[[ Extracted entries, beginning ]]

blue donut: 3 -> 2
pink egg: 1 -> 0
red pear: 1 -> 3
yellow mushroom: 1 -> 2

[[ Extracted entries, end ]]
[[ Extracted entries, beginning ]]

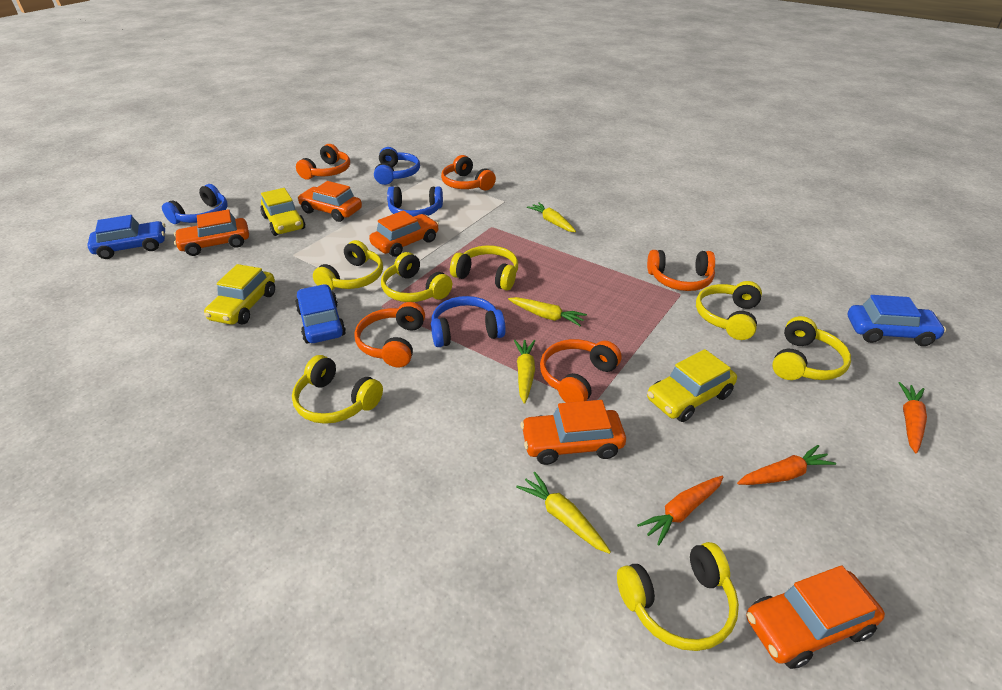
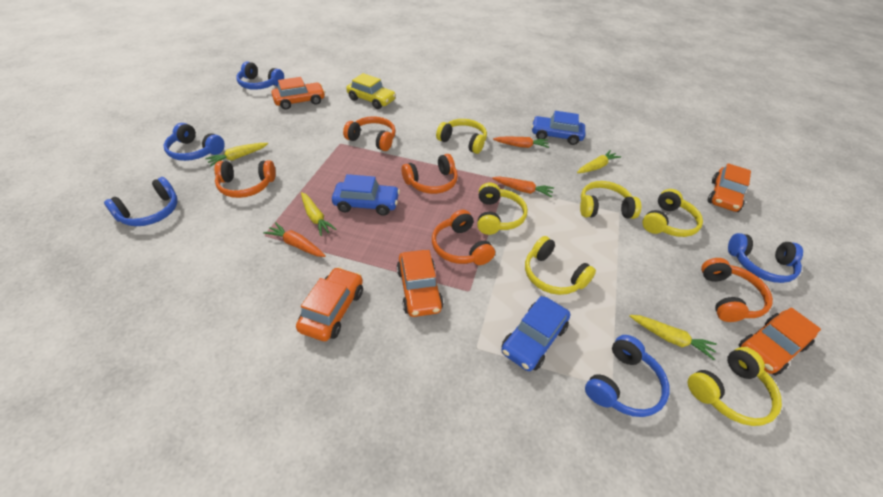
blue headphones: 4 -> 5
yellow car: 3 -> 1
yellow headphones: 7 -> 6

[[ Extracted entries, end ]]

- _Instructions for the task_:
Would you please repeat exactly the lines above, starting at the line with "blue donut: 3 -> 2" and stopping at the line with "yellow mushroom: 1 -> 2", both included?

- _Response_:
blue donut: 3 -> 2
pink egg: 1 -> 0
red pear: 1 -> 3
yellow mushroom: 1 -> 2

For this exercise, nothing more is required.